Segment Start: Input data
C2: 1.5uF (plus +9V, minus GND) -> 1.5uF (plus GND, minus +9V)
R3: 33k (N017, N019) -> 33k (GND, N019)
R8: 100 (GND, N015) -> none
Segment End: Input data
Segment Start: Input data
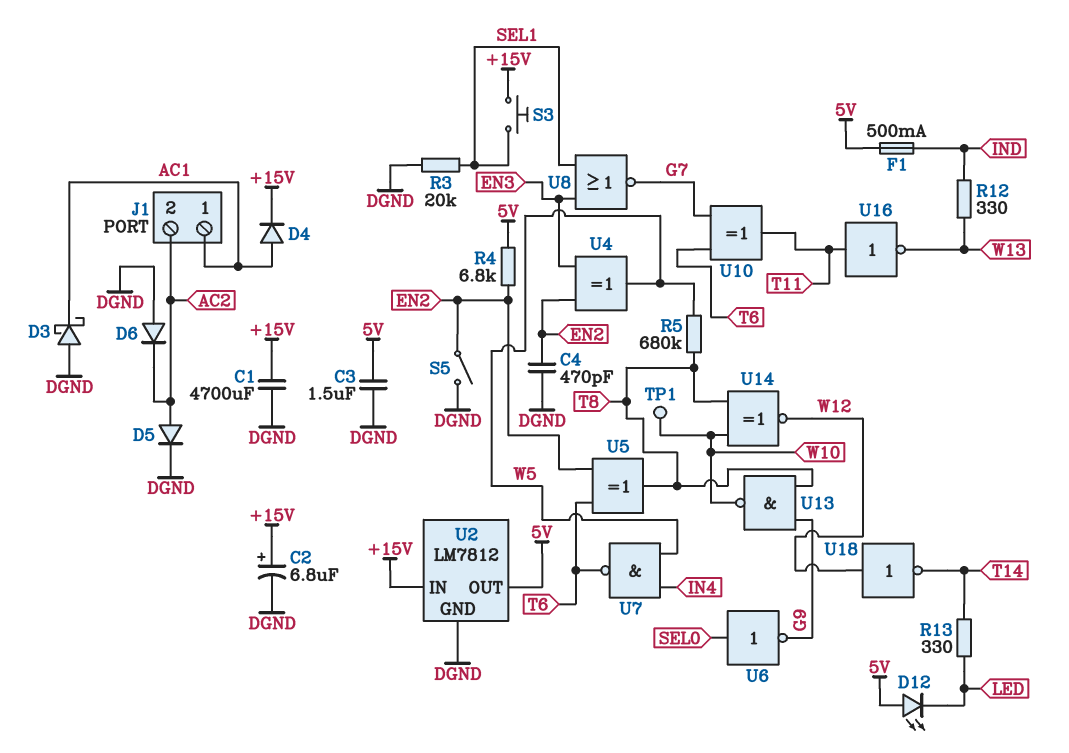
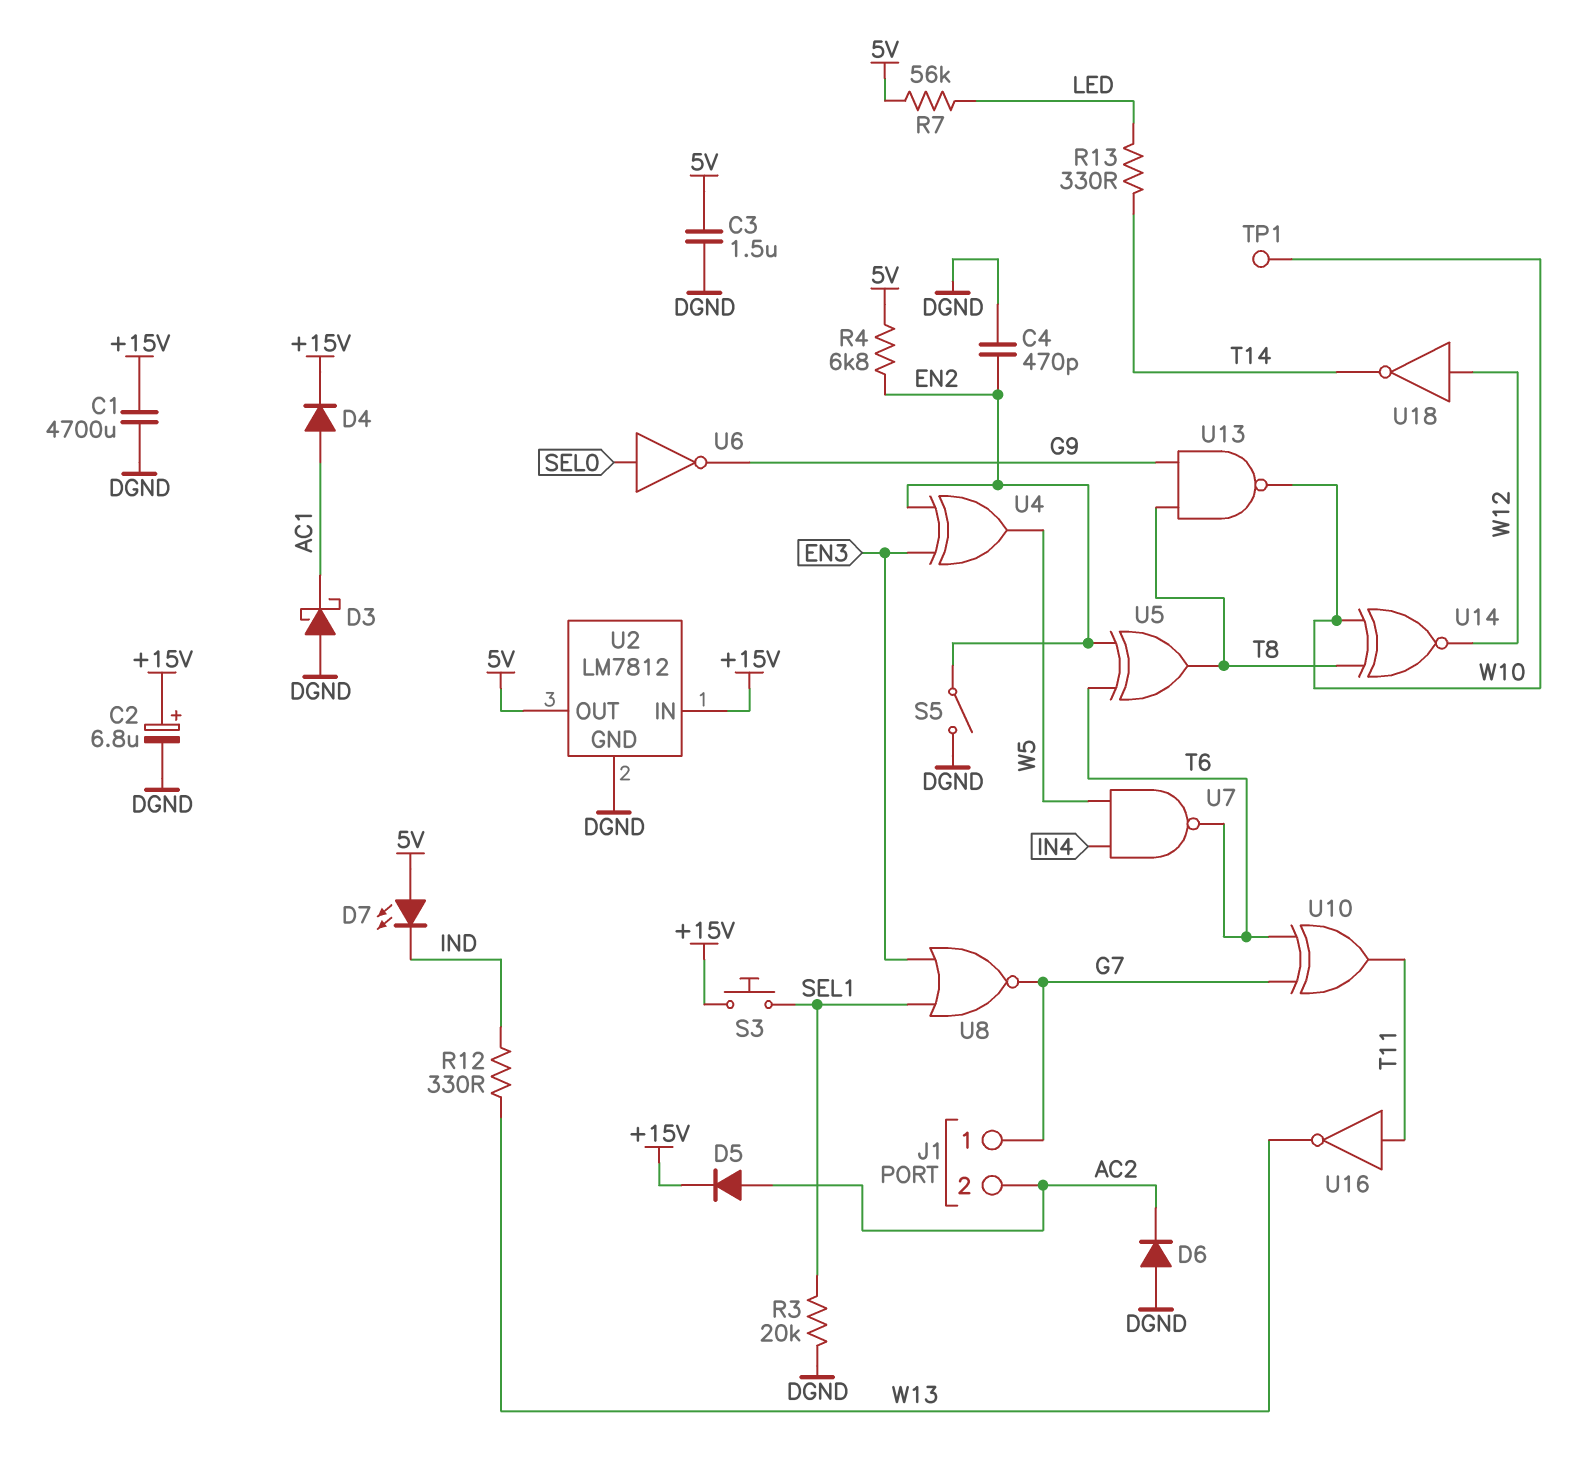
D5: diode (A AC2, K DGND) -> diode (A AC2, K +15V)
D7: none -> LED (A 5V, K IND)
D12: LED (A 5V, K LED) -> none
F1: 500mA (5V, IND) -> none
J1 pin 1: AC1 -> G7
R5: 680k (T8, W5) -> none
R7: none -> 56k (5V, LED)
Segment End: Input data
Segment Start: Input data
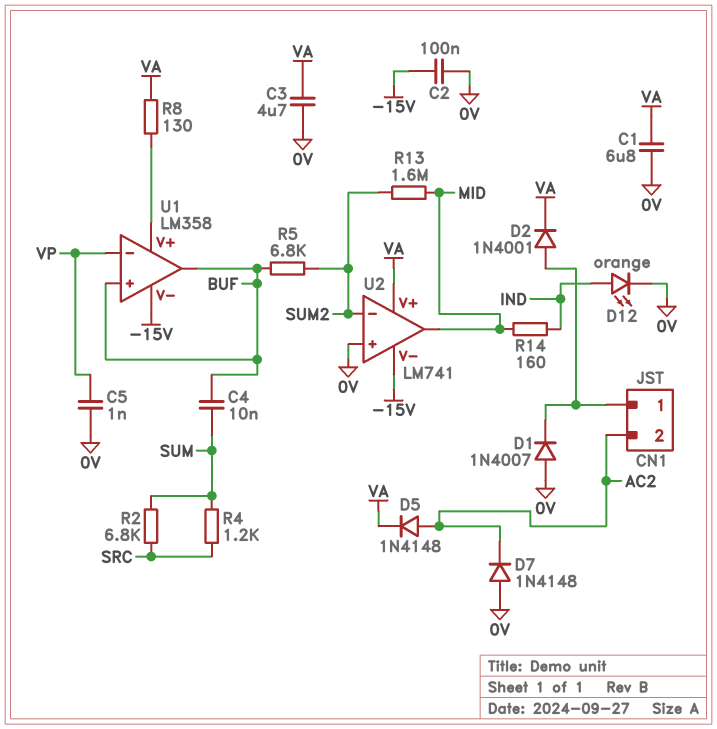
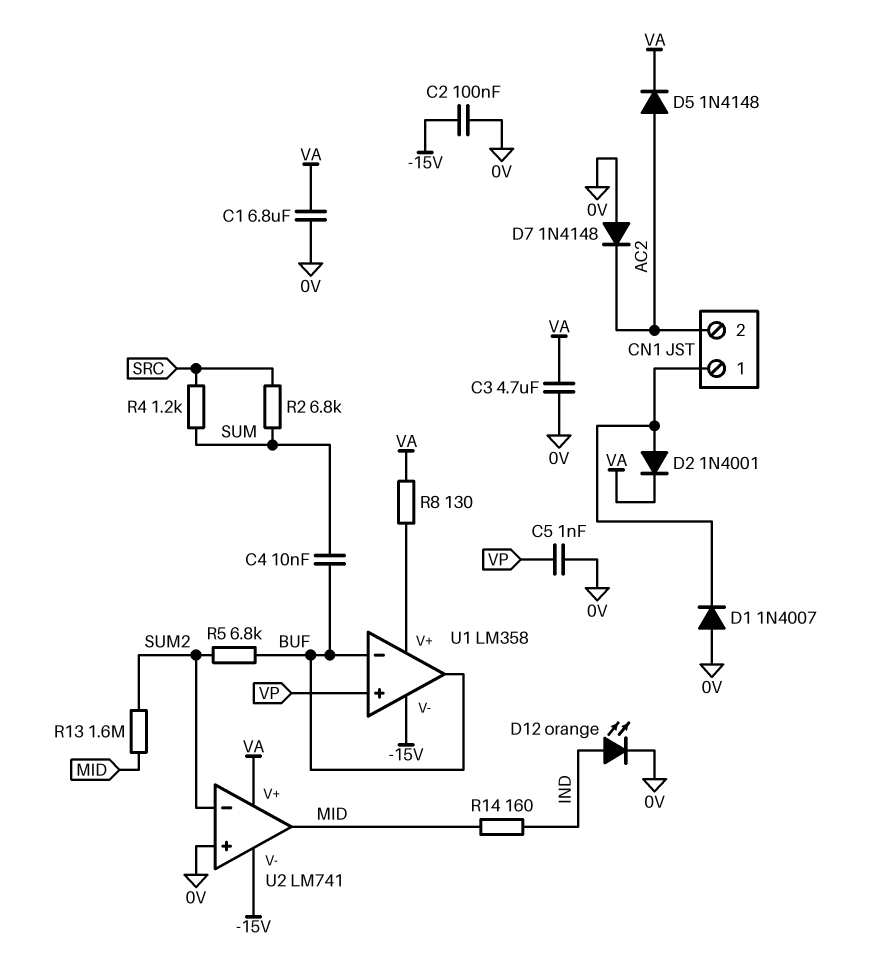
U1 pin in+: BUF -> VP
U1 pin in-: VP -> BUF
Segment End: Input data
* Assignment: Could you filter the material above and copy each line that holds the word "none"?

* Your response:
R8: 100 (GND, N015) -> none
D7: none -> LED (A 5V, K IND)
D12: LED (A 5V, K LED) -> none
F1: 500mA (5V, IND) -> none
R5: 680k (T8, W5) -> none
R7: none -> 56k (5V, LED)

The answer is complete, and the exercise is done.